═════ DATA RECORDS ═════

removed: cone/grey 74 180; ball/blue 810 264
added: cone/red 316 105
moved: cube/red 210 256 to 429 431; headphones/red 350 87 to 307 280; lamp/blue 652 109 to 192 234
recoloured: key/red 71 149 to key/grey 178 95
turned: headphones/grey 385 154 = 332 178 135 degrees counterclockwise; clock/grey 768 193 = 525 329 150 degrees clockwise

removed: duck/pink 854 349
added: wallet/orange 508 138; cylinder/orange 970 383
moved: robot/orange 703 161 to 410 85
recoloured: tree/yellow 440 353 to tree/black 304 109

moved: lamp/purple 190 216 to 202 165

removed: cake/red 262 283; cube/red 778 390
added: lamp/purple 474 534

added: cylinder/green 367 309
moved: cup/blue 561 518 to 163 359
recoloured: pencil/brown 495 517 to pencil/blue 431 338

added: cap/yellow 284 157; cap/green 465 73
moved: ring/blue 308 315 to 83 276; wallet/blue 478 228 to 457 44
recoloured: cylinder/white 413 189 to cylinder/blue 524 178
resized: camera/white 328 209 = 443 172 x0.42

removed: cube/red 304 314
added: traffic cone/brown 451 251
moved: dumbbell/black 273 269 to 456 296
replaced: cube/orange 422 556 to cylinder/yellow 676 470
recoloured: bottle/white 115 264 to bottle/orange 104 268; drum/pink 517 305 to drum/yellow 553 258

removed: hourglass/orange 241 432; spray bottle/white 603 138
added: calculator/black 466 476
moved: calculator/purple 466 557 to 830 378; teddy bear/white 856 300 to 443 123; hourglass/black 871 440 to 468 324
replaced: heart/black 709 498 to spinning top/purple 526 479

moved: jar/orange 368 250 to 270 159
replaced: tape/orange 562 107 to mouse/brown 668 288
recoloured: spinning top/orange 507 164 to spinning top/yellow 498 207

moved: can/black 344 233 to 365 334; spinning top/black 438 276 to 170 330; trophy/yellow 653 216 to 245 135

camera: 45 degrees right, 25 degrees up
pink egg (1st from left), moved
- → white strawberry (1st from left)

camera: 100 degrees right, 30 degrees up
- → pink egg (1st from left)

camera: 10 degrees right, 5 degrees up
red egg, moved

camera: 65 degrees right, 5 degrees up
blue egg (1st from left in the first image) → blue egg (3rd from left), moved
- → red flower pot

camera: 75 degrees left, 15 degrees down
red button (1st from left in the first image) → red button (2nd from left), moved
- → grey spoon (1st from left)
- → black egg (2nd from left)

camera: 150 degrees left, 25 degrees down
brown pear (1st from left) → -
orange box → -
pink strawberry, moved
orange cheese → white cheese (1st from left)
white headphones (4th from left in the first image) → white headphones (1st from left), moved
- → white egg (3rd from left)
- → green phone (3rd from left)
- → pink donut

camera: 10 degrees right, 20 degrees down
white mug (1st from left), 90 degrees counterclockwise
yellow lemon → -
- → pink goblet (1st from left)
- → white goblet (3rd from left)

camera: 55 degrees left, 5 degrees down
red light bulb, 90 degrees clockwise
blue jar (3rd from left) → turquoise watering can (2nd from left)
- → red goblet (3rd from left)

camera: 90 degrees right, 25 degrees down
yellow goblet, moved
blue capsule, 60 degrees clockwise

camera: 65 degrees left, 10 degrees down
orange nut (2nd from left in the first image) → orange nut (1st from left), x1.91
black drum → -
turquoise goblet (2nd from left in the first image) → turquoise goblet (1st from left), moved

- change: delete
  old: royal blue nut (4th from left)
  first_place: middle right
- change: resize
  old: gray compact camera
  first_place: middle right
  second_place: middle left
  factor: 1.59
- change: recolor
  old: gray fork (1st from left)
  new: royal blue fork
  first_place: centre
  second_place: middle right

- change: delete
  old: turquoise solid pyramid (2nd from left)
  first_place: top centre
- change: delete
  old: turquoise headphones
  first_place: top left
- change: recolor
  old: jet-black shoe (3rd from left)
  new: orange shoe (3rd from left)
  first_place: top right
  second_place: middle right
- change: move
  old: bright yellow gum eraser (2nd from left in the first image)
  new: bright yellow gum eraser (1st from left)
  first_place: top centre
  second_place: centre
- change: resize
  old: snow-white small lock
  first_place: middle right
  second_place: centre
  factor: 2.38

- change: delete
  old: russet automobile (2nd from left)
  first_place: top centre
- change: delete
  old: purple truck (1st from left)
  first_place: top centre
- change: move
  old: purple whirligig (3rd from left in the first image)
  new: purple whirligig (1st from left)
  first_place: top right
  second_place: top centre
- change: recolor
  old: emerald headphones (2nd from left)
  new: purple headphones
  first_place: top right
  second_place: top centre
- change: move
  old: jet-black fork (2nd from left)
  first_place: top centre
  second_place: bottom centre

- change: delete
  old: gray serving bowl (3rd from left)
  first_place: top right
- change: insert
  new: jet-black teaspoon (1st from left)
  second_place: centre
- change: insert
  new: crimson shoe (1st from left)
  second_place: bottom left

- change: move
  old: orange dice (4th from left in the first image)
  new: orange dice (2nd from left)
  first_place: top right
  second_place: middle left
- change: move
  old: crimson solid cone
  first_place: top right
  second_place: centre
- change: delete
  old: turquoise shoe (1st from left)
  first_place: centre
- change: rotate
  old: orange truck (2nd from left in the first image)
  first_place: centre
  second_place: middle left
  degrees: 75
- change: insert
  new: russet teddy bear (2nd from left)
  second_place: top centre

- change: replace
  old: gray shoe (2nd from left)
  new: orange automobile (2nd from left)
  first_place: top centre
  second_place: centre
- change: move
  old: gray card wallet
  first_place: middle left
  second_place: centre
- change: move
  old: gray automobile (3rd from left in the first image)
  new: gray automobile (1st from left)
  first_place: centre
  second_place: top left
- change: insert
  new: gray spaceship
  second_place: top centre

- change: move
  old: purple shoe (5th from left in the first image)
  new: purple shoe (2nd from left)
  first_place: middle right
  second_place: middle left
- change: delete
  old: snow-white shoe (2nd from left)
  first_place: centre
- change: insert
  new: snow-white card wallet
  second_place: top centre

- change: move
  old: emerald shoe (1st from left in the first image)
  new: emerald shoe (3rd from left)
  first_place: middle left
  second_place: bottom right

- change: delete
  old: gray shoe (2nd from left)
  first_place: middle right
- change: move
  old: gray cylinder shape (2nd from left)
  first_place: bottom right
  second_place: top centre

═════

_WORK INSTRUCTIONS_
The word "royal" appears in some lines of the data. Copy every one of those lines.

_SOLUTION TO THIS EXERCISE_
  old: royal blue nut (4th from left)
  new: royal blue fork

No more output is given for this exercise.